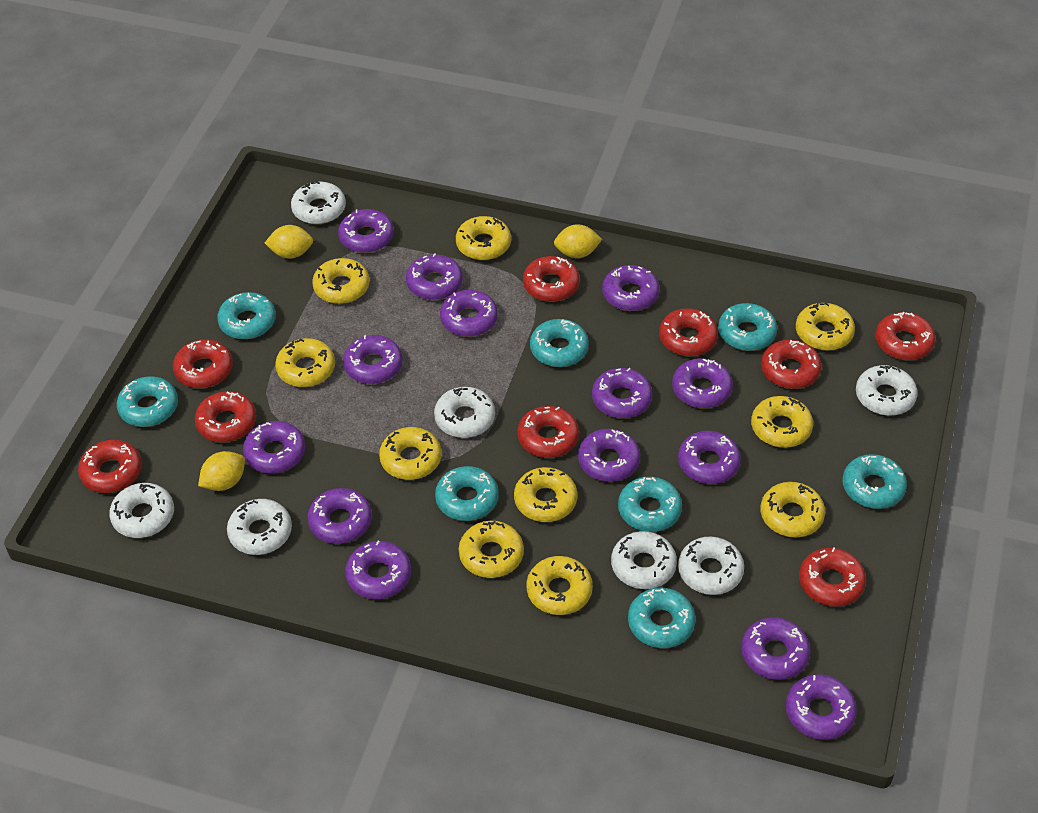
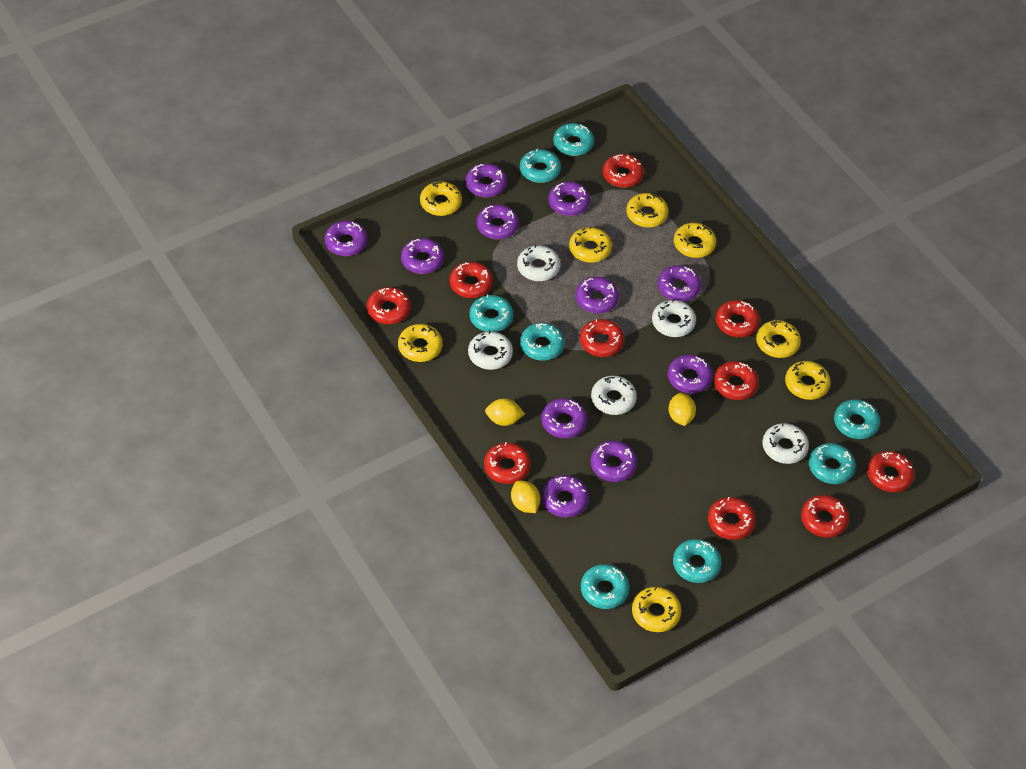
purple donut: 14 -> 11
red donut: 9 -> 10
white donut: 7 -> 5
yellow donut: 10 -> 8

The problem>
Replicate the material above verbatim; images stay out of the copy.

The answer>
purple donut: 14 -> 11
red donut: 9 -> 10
white donut: 7 -> 5
yellow donut: 10 -> 8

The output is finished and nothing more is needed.